Please repeat the lines below, exactly and only, from the one that holds "(170, 548) = (404, 121): turquoise" through the one that holds "(610, 499) = (279, 338): purple".

Exercise material:

========

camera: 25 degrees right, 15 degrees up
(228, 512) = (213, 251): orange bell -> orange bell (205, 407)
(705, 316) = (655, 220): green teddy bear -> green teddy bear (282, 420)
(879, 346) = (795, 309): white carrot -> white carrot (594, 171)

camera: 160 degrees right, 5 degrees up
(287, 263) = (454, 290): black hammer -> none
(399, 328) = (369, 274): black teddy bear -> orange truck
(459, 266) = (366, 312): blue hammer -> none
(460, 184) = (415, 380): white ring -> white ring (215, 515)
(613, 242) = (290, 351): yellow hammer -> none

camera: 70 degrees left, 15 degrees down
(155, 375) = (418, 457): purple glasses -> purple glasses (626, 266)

========

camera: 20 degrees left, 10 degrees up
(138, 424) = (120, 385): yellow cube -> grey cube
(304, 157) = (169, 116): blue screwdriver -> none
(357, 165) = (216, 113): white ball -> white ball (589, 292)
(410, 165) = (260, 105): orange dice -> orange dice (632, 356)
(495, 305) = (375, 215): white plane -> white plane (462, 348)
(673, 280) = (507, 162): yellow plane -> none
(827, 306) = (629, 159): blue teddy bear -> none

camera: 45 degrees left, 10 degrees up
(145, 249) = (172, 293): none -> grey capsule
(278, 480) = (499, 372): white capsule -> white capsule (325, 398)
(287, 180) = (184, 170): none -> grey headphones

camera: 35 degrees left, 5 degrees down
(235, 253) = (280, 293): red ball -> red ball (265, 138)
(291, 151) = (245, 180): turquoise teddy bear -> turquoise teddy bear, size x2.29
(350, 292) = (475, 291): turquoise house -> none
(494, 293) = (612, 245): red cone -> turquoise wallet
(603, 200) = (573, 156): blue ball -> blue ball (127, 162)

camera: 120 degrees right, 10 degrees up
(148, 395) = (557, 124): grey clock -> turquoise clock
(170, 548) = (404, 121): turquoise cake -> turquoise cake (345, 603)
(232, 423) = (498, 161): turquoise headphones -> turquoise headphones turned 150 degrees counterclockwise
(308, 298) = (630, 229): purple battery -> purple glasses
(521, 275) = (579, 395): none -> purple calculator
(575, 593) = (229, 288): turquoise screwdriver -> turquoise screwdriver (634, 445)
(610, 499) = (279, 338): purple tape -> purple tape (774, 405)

========

Written response:
(170, 548) = (404, 121): turquoise cake -> turquoise cake (345, 603)
(232, 423) = (498, 161): turquoise headphones -> turquoise headphones turned 150 degrees counterclockwise
(308, 298) = (630, 229): purple battery -> purple glasses
(521, 275) = (579, 395): none -> purple calculator
(575, 593) = (229, 288): turquoise screwdriver -> turquoise screwdriver (634, 445)
(610, 499) = (279, 338): purple tape -> purple tape (774, 405)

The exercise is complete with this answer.